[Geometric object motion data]
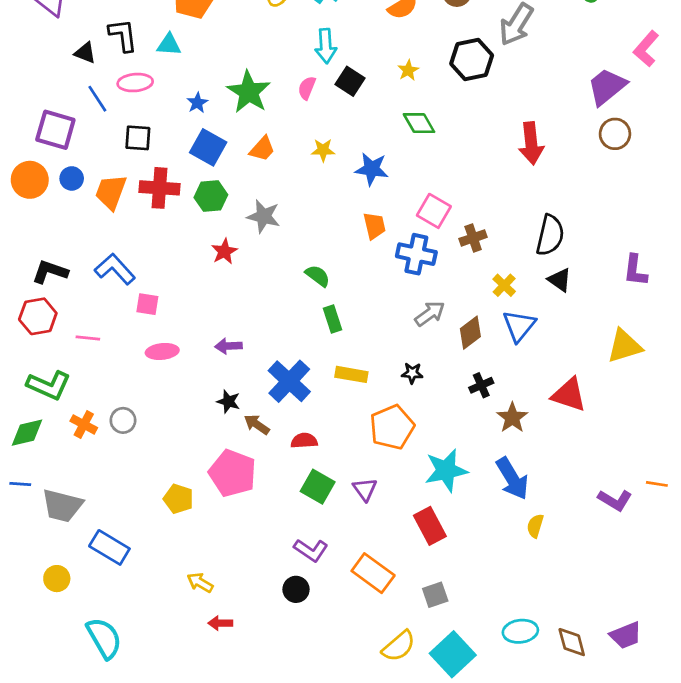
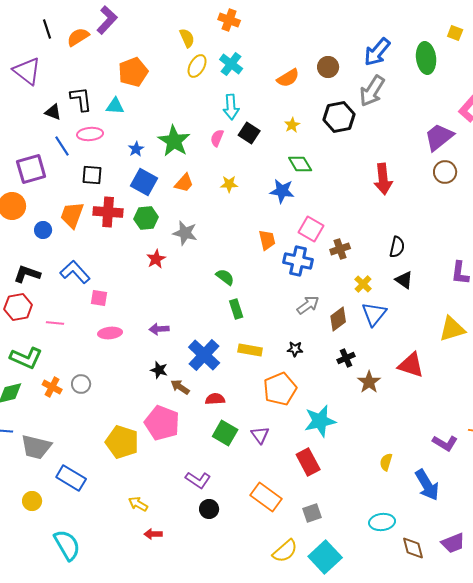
purple square: (55, 130) -> (31, 169), turned -32
blue star: (372, 169) -> (282, 191), moved
blue circle: (72, 178) -> (43, 230), moved
black semicircle: (550, 235) -> (397, 247), size x0.7
blue arrow: (512, 479) -> (427, 485), moved
yellow pentagon: (178, 499) -> (122, 442), size x1.5
purple L-shape: (311, 550) -> (198, 480), moved
cyan ellipse: (520, 631) -> (382, 522), moved

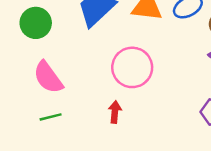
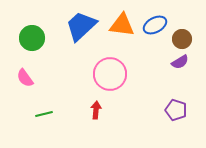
pink semicircle: (48, 77) -> (25, 78), moved, size x0.7

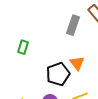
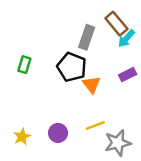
black pentagon: (58, 74) -> (72, 67), moved, turned -30

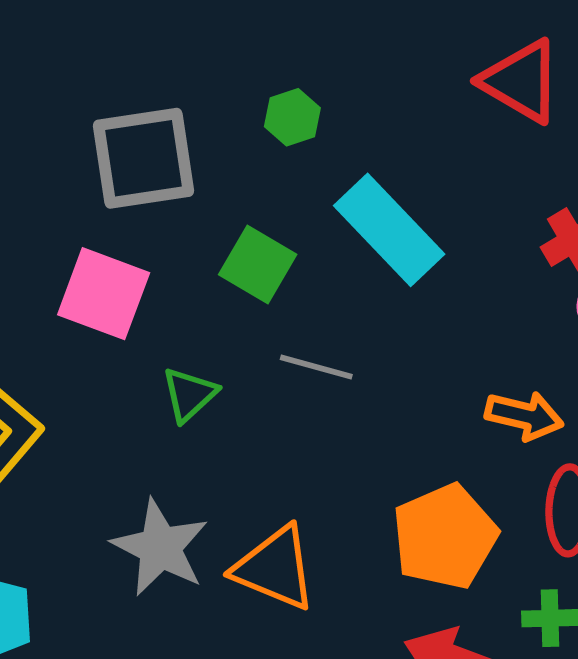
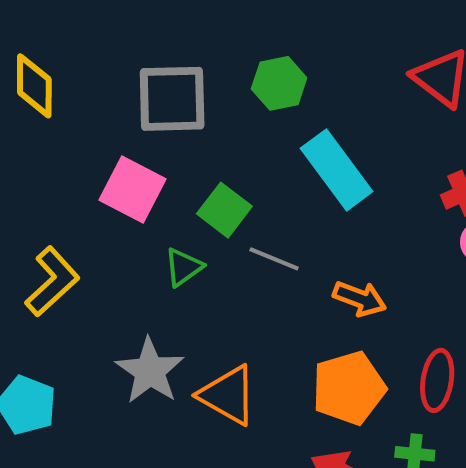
green hexagon: (292, 117) -> (279, 83), size x1.4
green square: (258, 264) -> (224, 210), moved
orange arrow: (524, 416) -> (360, 299), moved

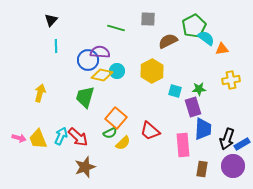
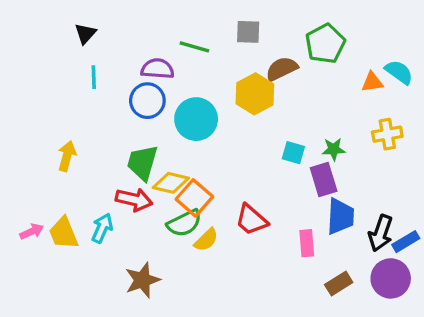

Required work:
Excluding the pictures, restate word for word the lines from the one that holds "blue circle: (72, 178) -> (43, 230), moved" through the last line of the entries, both ends included.

Task output:
blue circle: (72, 178) -> (43, 230), moved
black semicircle: (550, 235) -> (397, 247), size x0.7
blue arrow: (512, 479) -> (427, 485), moved
yellow pentagon: (178, 499) -> (122, 442), size x1.5
purple L-shape: (311, 550) -> (198, 480), moved
cyan ellipse: (520, 631) -> (382, 522), moved

pink semicircle: (48, 77) -> (25, 78), moved, size x0.7

black pentagon: (58, 74) -> (72, 67), moved, turned -30

green hexagon: (292, 117) -> (279, 83), size x1.4
green square: (258, 264) -> (224, 210), moved
orange arrow: (524, 416) -> (360, 299), moved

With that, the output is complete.